Description of the task |
Restrict the output to the lines below starting at the one that contains "orange cheese: 6 -> 9" and ending at the one that contains "turquoise plane: 9 -> 5", and restate them word for word, both ends included.

Recorded data |
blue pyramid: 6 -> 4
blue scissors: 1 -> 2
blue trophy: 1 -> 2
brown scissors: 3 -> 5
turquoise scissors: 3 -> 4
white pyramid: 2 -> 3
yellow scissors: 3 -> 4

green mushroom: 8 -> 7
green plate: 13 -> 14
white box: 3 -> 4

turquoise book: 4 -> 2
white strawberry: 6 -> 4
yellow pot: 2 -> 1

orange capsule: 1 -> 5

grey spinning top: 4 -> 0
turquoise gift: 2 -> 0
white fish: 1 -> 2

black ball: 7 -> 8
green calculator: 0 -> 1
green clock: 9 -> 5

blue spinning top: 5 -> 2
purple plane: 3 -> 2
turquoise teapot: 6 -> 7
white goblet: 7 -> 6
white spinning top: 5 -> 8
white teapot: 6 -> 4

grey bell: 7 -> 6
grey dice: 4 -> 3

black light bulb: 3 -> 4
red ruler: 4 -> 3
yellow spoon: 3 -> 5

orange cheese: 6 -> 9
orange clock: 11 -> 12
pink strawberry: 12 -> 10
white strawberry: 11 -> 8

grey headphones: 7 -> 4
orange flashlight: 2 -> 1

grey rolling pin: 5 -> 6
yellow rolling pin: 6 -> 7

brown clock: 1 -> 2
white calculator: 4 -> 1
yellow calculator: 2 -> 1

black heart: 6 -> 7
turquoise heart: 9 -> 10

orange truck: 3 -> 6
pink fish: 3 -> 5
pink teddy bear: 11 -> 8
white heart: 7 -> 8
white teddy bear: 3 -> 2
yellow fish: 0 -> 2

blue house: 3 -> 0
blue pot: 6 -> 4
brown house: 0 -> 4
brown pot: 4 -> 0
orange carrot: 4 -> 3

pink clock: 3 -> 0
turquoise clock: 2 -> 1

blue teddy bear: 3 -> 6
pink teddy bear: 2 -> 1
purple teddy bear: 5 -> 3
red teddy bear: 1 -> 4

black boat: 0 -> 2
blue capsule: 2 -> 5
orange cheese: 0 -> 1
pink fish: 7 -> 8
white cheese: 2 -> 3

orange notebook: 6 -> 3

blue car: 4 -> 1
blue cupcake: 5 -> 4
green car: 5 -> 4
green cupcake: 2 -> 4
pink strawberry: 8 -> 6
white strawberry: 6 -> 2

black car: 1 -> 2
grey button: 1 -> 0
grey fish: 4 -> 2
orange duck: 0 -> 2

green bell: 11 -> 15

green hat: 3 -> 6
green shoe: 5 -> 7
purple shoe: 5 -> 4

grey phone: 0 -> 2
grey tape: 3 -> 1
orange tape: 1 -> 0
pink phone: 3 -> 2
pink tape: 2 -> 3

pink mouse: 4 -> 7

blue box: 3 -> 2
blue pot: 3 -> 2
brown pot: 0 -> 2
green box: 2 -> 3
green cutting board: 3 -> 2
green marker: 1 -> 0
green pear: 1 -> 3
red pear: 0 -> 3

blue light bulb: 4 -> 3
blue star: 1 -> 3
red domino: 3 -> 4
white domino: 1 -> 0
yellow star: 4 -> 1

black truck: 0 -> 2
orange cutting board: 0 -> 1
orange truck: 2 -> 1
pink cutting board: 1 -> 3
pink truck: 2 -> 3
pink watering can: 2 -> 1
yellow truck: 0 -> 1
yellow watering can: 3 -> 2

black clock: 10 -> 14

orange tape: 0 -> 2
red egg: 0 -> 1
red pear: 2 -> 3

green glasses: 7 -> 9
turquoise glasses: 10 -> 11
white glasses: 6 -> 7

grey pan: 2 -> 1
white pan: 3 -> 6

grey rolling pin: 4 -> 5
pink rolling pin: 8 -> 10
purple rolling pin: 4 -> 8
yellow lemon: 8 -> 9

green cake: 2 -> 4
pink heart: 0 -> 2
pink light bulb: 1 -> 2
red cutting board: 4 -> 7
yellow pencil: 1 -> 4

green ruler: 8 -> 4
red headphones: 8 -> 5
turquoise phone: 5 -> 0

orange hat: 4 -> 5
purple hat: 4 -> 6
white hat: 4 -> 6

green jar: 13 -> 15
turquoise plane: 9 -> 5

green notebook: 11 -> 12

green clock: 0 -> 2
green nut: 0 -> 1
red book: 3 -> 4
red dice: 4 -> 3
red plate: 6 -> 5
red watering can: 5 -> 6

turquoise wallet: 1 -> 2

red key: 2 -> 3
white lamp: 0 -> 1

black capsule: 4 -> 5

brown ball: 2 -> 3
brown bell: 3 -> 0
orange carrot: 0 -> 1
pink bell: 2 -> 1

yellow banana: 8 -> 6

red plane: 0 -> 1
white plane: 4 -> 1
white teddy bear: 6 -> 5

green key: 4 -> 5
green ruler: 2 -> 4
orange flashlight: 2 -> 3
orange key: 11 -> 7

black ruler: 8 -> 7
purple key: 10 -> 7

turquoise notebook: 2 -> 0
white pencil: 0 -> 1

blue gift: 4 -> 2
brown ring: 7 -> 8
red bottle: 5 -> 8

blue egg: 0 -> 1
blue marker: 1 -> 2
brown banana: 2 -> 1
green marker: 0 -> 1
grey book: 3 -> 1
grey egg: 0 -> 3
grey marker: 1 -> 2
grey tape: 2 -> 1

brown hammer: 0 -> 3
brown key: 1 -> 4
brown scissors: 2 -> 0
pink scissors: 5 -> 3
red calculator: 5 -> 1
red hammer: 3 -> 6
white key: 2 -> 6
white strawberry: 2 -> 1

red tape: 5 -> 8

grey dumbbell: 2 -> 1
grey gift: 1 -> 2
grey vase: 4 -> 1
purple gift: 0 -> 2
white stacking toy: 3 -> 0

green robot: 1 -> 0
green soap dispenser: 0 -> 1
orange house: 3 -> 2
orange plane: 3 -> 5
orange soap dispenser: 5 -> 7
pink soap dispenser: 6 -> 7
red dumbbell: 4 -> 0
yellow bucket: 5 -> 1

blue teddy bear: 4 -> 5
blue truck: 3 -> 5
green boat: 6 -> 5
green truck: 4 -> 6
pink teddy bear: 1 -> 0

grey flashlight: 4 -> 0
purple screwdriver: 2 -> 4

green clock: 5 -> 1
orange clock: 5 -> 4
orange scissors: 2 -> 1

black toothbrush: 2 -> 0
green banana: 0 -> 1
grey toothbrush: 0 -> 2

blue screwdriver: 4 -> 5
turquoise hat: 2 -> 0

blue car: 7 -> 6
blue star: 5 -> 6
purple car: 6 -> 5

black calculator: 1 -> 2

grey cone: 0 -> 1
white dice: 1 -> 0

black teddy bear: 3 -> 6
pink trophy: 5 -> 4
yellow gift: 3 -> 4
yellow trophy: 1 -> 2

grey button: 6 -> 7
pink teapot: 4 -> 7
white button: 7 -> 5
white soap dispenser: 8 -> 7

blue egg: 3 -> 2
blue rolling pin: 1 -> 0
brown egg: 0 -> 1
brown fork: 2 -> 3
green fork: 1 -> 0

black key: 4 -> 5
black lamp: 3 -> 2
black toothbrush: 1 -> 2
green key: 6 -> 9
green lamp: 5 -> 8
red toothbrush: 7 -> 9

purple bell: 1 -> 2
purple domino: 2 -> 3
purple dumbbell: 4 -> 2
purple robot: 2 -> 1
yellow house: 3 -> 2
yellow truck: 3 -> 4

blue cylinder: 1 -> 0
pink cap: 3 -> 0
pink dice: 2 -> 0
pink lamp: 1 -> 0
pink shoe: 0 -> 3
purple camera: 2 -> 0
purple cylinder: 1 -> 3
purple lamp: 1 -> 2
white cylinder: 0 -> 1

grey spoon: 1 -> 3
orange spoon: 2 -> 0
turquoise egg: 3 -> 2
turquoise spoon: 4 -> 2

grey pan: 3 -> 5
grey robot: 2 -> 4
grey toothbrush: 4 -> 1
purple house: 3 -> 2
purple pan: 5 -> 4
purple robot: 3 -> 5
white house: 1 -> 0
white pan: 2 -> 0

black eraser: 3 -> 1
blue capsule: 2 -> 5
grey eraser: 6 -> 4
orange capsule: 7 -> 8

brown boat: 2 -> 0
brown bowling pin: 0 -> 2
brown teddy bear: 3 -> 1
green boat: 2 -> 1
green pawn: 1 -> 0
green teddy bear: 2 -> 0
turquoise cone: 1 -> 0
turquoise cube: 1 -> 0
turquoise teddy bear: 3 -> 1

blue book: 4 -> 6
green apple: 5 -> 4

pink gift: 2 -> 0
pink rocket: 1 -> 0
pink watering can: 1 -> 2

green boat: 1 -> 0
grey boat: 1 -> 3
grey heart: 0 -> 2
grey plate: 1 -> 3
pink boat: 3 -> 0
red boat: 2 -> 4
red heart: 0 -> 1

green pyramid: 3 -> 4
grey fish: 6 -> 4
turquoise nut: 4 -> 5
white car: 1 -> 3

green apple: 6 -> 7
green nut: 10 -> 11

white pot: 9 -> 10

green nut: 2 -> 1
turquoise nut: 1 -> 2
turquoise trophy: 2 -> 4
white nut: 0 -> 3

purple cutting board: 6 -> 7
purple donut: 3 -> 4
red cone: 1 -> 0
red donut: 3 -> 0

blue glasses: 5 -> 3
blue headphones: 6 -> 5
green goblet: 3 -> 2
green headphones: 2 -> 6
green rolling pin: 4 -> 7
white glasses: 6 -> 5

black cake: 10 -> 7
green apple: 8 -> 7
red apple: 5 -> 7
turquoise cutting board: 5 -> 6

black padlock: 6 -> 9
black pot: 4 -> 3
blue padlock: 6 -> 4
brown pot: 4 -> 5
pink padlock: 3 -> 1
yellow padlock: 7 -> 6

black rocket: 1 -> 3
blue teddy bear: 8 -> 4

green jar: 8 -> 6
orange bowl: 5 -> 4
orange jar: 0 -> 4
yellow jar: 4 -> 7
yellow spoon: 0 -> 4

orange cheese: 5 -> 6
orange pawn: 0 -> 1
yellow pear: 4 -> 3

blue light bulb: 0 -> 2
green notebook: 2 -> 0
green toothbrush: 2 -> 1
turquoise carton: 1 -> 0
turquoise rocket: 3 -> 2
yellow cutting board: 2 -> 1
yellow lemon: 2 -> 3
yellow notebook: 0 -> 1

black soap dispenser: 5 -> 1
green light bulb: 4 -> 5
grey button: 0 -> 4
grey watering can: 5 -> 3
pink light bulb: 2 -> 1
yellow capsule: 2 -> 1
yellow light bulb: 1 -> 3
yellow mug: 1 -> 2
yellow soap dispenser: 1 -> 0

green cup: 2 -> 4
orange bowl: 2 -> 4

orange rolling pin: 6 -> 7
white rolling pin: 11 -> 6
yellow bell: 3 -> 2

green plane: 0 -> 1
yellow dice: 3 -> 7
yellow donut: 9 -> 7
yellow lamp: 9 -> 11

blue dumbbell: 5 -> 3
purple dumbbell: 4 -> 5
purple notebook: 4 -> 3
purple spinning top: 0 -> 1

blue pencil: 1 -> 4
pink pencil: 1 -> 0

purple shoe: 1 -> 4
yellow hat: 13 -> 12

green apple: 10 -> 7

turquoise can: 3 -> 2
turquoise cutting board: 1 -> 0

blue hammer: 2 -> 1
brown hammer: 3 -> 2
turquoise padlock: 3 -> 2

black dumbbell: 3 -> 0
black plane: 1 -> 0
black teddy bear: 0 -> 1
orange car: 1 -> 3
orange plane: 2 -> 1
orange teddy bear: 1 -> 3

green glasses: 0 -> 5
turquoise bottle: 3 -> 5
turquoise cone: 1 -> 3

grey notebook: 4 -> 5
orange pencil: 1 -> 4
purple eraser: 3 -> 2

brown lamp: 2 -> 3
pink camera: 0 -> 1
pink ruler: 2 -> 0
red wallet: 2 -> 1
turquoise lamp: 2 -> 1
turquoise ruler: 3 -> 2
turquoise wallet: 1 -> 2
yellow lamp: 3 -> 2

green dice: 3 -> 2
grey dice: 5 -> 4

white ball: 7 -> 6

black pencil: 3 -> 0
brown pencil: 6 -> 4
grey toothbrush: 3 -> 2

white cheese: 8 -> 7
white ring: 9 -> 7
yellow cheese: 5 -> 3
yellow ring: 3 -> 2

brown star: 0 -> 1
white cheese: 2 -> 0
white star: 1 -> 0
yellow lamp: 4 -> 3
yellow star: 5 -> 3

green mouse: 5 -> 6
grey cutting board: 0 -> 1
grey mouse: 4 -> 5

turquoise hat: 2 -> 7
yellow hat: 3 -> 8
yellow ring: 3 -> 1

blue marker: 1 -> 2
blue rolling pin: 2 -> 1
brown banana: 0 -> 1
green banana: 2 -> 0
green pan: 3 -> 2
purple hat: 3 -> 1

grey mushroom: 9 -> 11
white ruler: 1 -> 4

Task response |
orange cheese: 6 -> 9
orange clock: 11 -> 12
pink strawberry: 12 -> 10
white strawberry: 11 -> 8

grey headphones: 7 -> 4
orange flashlight: 2 -> 1

grey rolling pin: 5 -> 6
yellow rolling pin: 6 -> 7

brown clock: 1 -> 2
white calculator: 4 -> 1
yellow calculator: 2 -> 1

black heart: 6 -> 7
turquoise heart: 9 -> 10

orange truck: 3 -> 6
pink fish: 3 -> 5
pink teddy bear: 11 -> 8
white heart: 7 -> 8
white teddy bear: 3 -> 2
yellow fish: 0 -> 2

blue house: 3 -> 0
blue pot: 6 -> 4
brown house: 0 -> 4
brown pot: 4 -> 0
orange carrot: 4 -> 3

pink clock: 3 -> 0
turquoise clock: 2 -> 1

blue teddy bear: 3 -> 6
pink teddy bear: 2 -> 1
purple teddy bear: 5 -> 3
red teddy bear: 1 -> 4

black boat: 0 -> 2
blue capsule: 2 -> 5
orange cheese: 0 -> 1
pink fish: 7 -> 8
white cheese: 2 -> 3

orange notebook: 6 -> 3

blue car: 4 -> 1
blue cupcake: 5 -> 4
green car: 5 -> 4
green cupcake: 2 -> 4
pink strawberry: 8 -> 6
white strawberry: 6 -> 2

black car: 1 -> 2
grey button: 1 -> 0
grey fish: 4 -> 2
orange duck: 0 -> 2

green bell: 11 -> 15

green hat: 3 -> 6
green shoe: 5 -> 7
purple shoe: 5 -> 4

grey phone: 0 -> 2
grey tape: 3 -> 1
orange tape: 1 -> 0
pink phone: 3 -> 2
pink tape: 2 -> 3

pink mouse: 4 -> 7

blue box: 3 -> 2
blue pot: 3 -> 2
brown pot: 0 -> 2
green box: 2 -> 3
green cutting board: 3 -> 2
green marker: 1 -> 0
green pear: 1 -> 3
red pear: 0 -> 3

blue light bulb: 4 -> 3
blue star: 1 -> 3
red domino: 3 -> 4
white domino: 1 -> 0
yellow star: 4 -> 1

black truck: 0 -> 2
orange cutting board: 0 -> 1
orange truck: 2 -> 1
pink cutting board: 1 -> 3
pink truck: 2 -> 3
pink watering can: 2 -> 1
yellow truck: 0 -> 1
yellow watering can: 3 -> 2

black clock: 10 -> 14

orange tape: 0 -> 2
red egg: 0 -> 1
red pear: 2 -> 3

green glasses: 7 -> 9
turquoise glasses: 10 -> 11
white glasses: 6 -> 7

grey pan: 2 -> 1
white pan: 3 -> 6

grey rolling pin: 4 -> 5
pink rolling pin: 8 -> 10
purple rolling pin: 4 -> 8
yellow lemon: 8 -> 9

green cake: 2 -> 4
pink heart: 0 -> 2
pink light bulb: 1 -> 2
red cutting board: 4 -> 7
yellow pencil: 1 -> 4

green ruler: 8 -> 4
red headphones: 8 -> 5
turquoise phone: 5 -> 0

orange hat: 4 -> 5
purple hat: 4 -> 6
white hat: 4 -> 6

green jar: 13 -> 15
turquoise plane: 9 -> 5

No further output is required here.